─── TASK INPUT ───
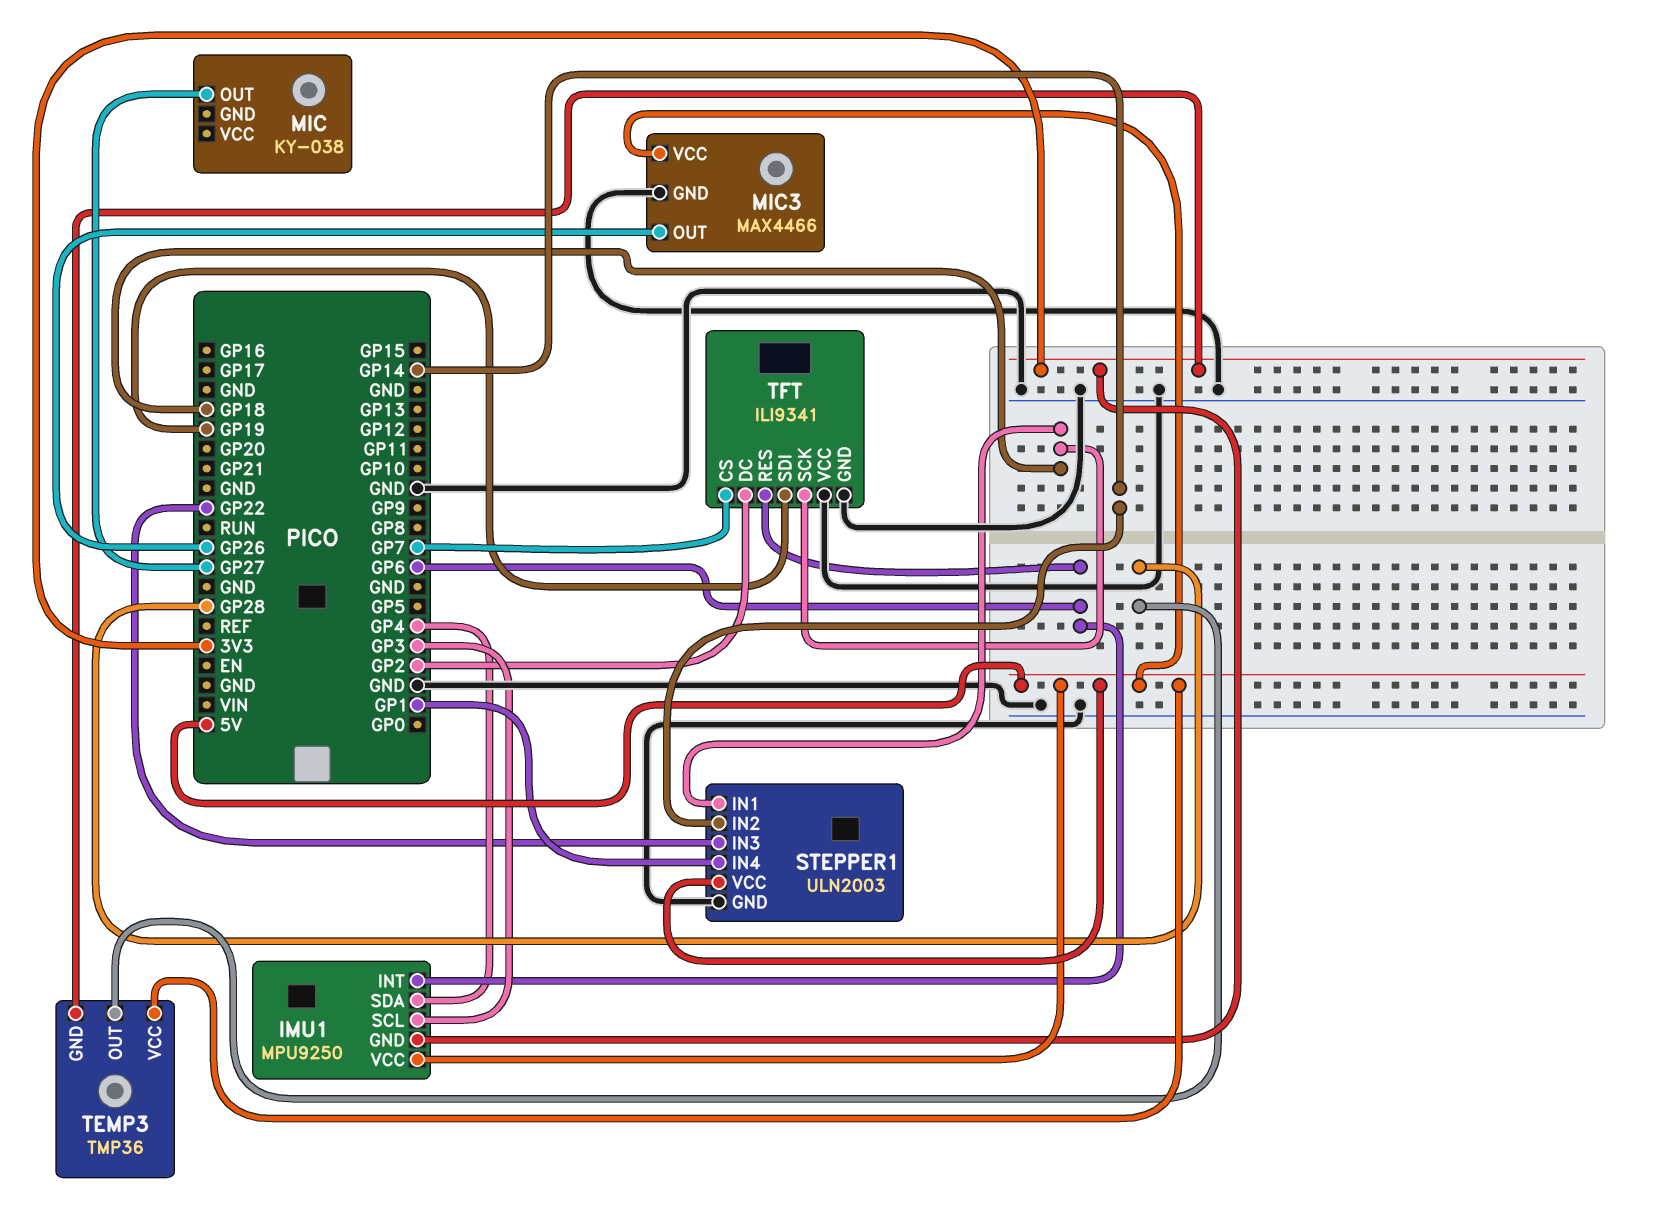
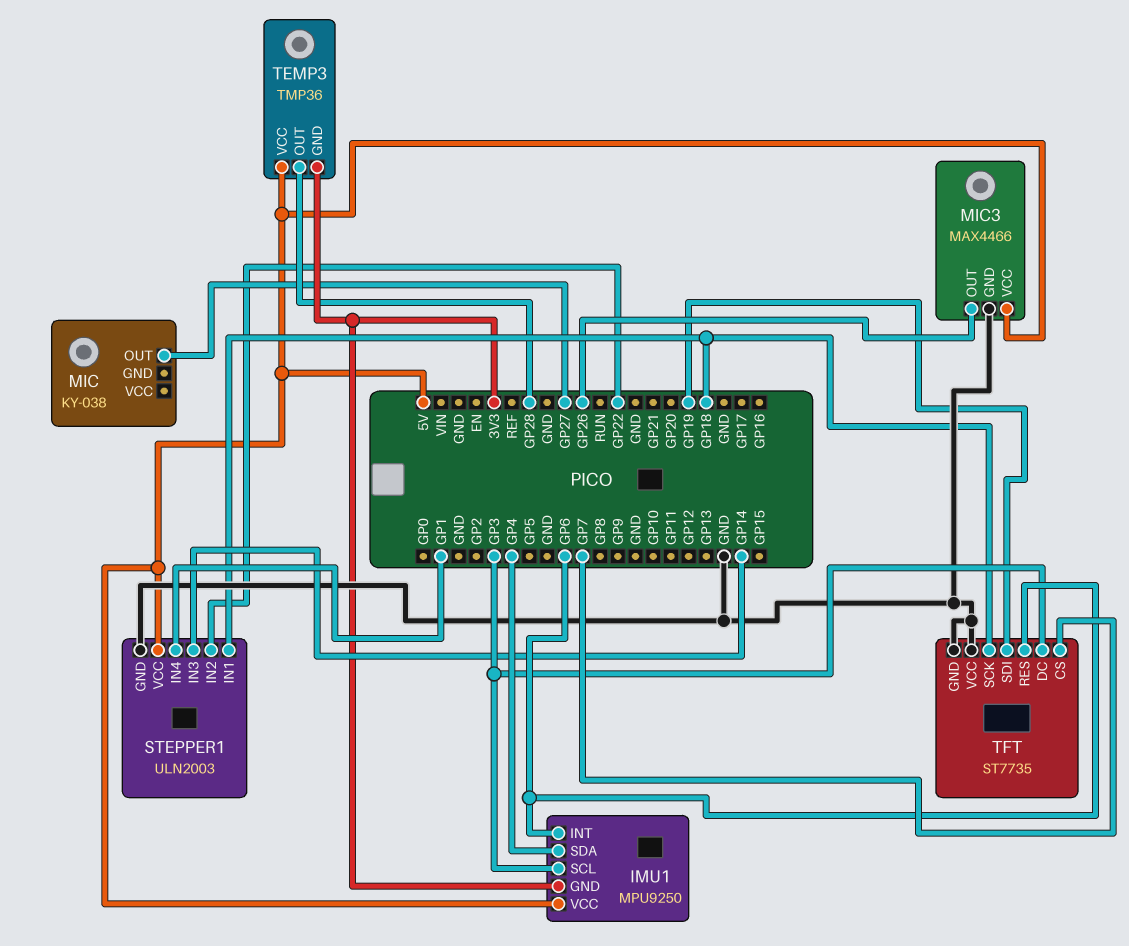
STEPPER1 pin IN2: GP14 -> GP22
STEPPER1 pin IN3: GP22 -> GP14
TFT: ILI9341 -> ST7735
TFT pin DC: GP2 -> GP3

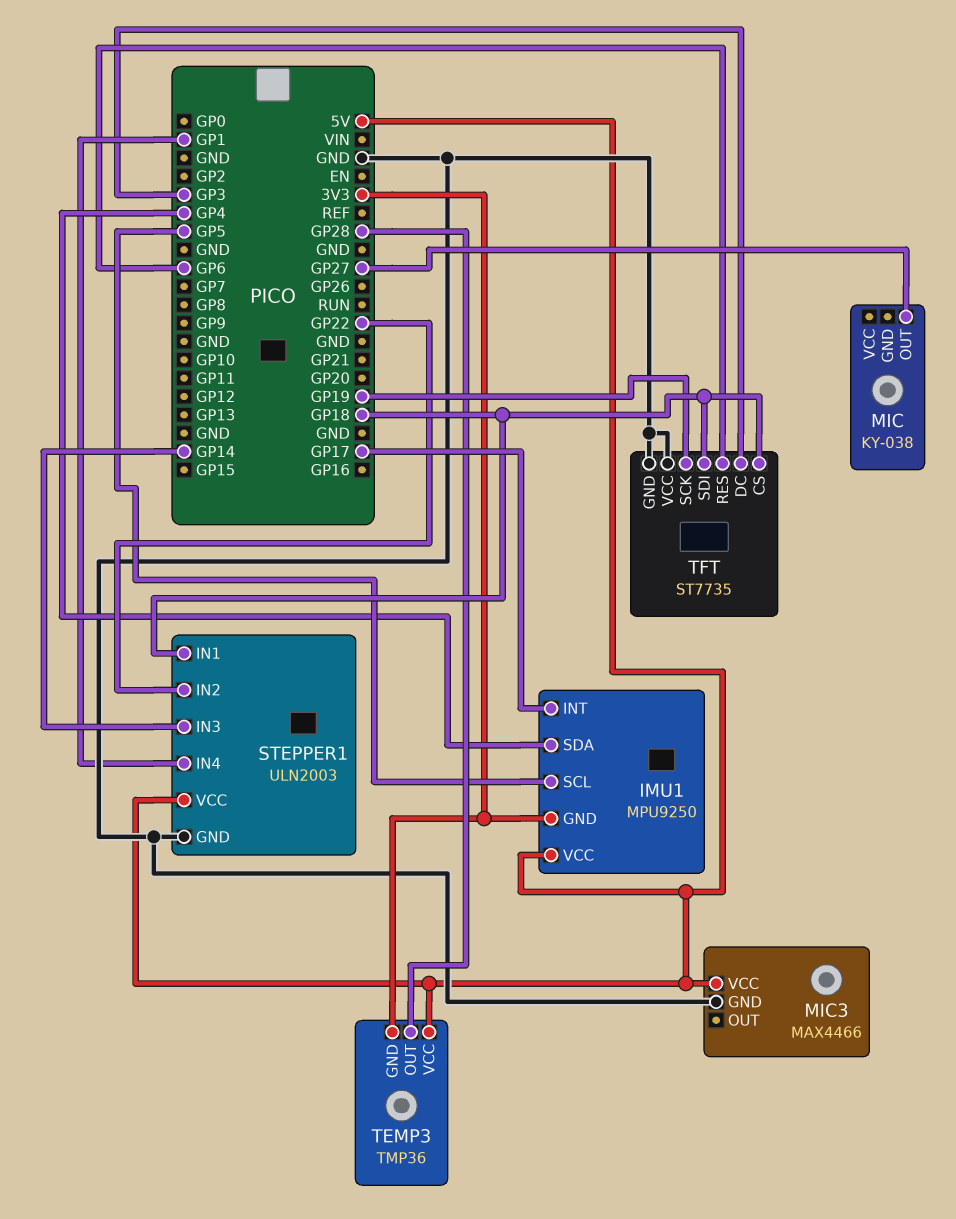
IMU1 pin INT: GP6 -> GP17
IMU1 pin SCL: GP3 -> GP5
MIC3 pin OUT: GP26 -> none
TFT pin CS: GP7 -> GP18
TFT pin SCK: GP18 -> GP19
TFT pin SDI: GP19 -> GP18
───
Copy every record exactly, leaving the pictures out.

OUTPUT BELOW:
STEPPER1 pin IN2: GP14 -> GP22
STEPPER1 pin IN3: GP22 -> GP14
TFT: ILI9341 -> ST7735
TFT pin DC: GP2 -> GP3

IMU1 pin INT: GP6 -> GP17
IMU1 pin SCL: GP3 -> GP5
MIC3 pin OUT: GP26 -> none
TFT pin CS: GP7 -> GP18
TFT pin SCK: GP18 -> GP19
TFT pin SDI: GP19 -> GP18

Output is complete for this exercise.